* [Required work] Return exactly the lines of the data below, from the one that contains "pos2: [172, 196]" through the final line, and leave out every picture.

====== Task inputs

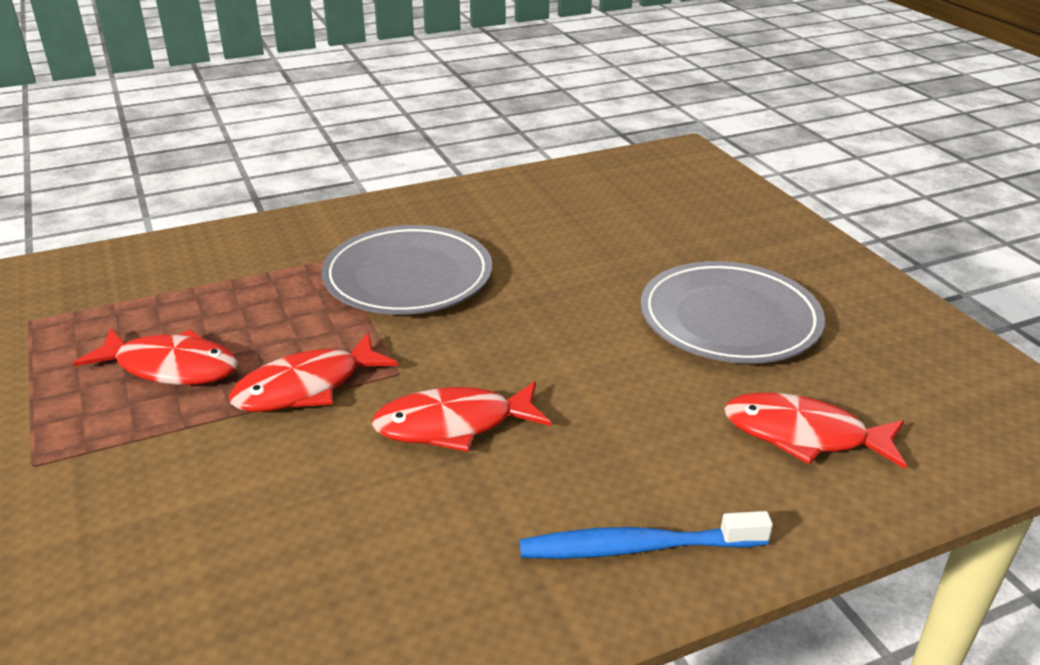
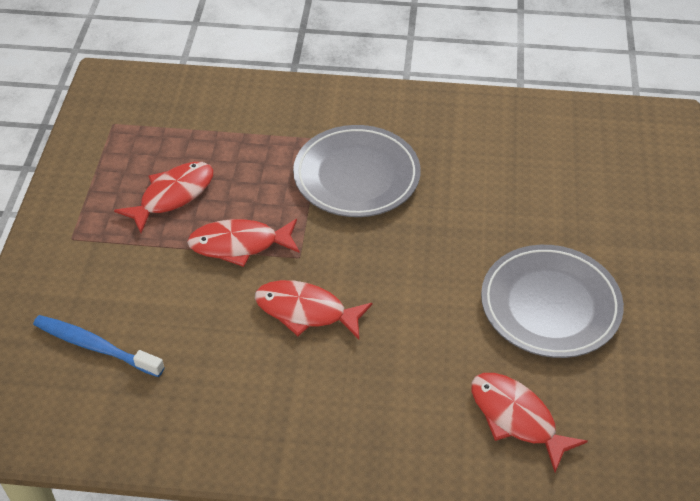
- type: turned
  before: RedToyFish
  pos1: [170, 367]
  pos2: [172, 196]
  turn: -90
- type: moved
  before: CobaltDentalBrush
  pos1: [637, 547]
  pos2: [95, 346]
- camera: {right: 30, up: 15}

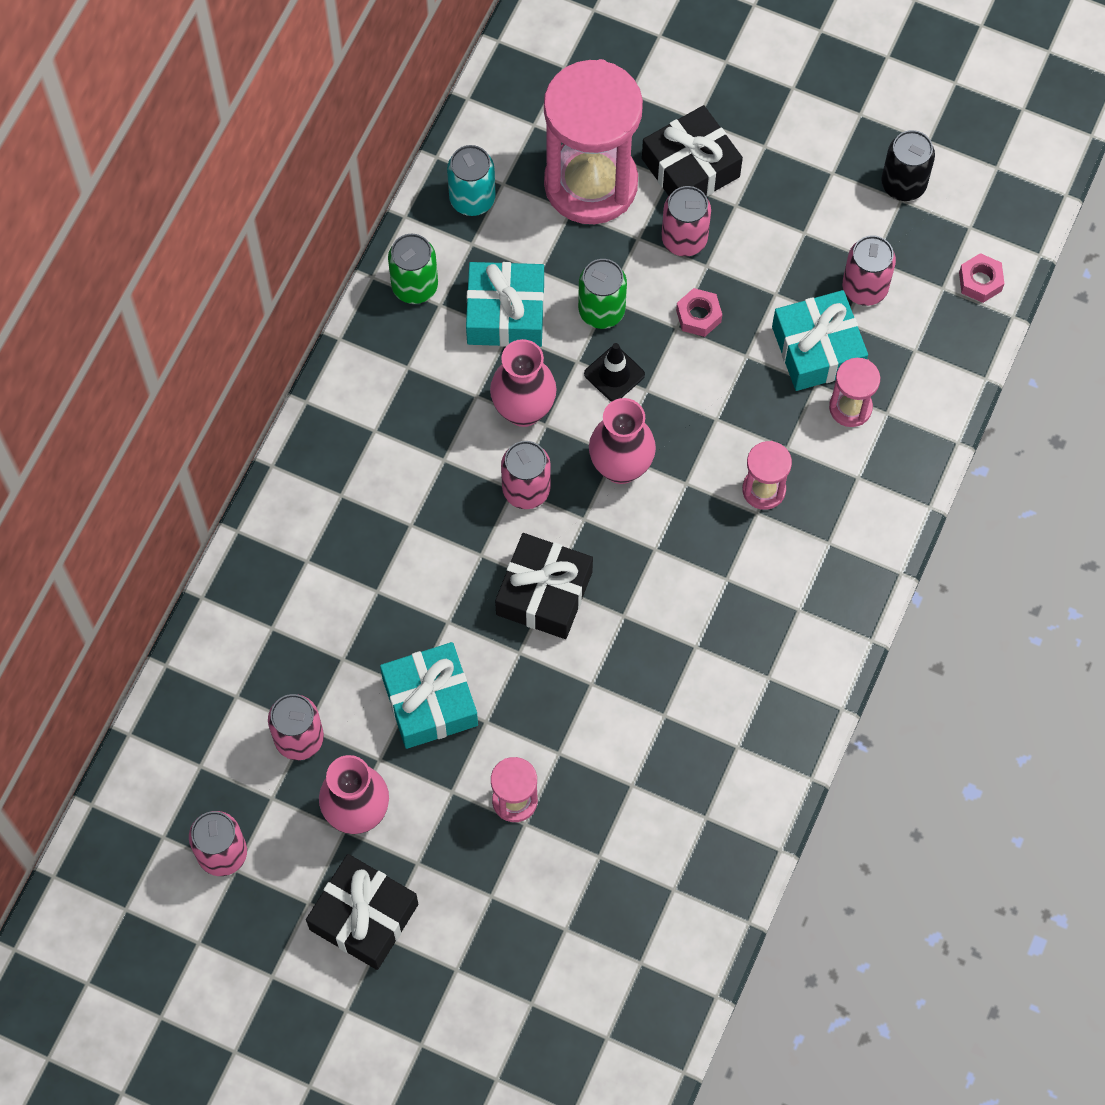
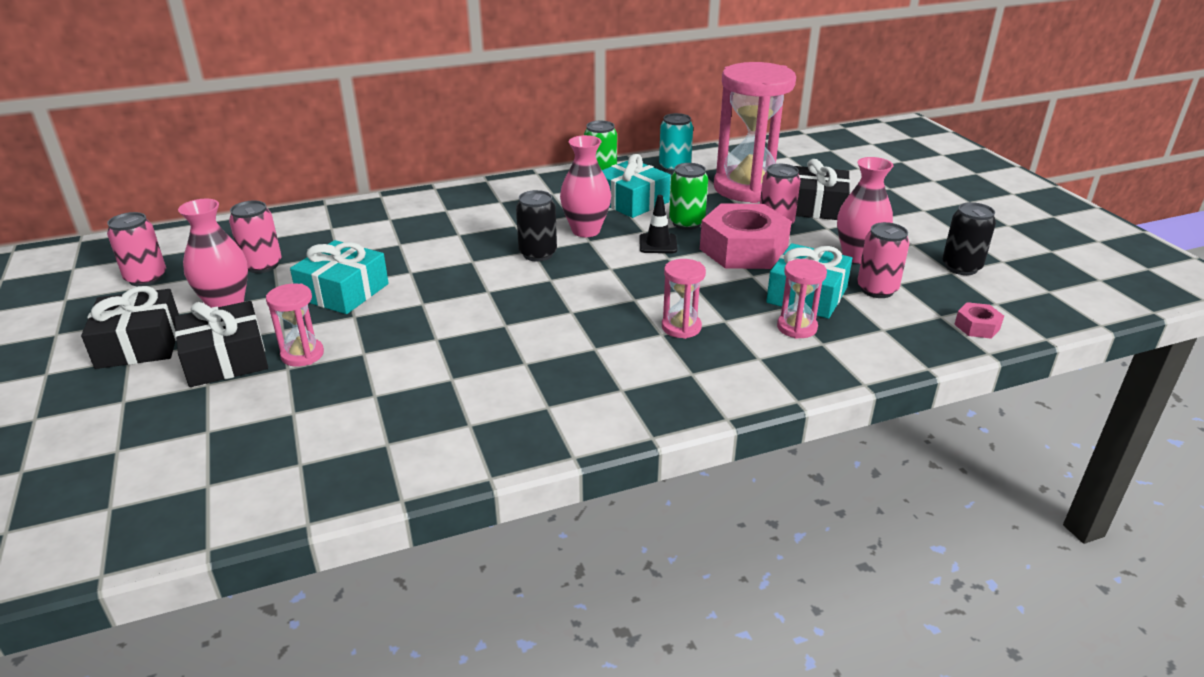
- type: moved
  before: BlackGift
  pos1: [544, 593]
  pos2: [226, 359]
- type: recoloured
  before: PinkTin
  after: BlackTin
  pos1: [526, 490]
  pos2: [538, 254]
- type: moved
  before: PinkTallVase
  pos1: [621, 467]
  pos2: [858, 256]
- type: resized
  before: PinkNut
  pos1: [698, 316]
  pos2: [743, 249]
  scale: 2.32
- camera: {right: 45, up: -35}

============

* [Exercise answer]
  pos2: [172, 196]
  turn: -90
- type: moved
  before: CobaltDentalBrush
  pos1: [637, 547]
  pos2: [95, 346]
- camera: {right: 30, up: 15}

- type: moved
  before: BlackGift
  pos1: [544, 593]
  pos2: [226, 359]
- type: recoloured
  before: PinkTin
  after: BlackTin
  pos1: [526, 490]
  pos2: [538, 254]
- type: moved
  before: PinkTallVase
  pos1: [621, 467]
  pos2: [858, 256]
- type: resized
  before: PinkNut
  pos1: [698, 316]
  pos2: [743, 249]
  scale: 2.32
- camera: {right: 45, up: -35}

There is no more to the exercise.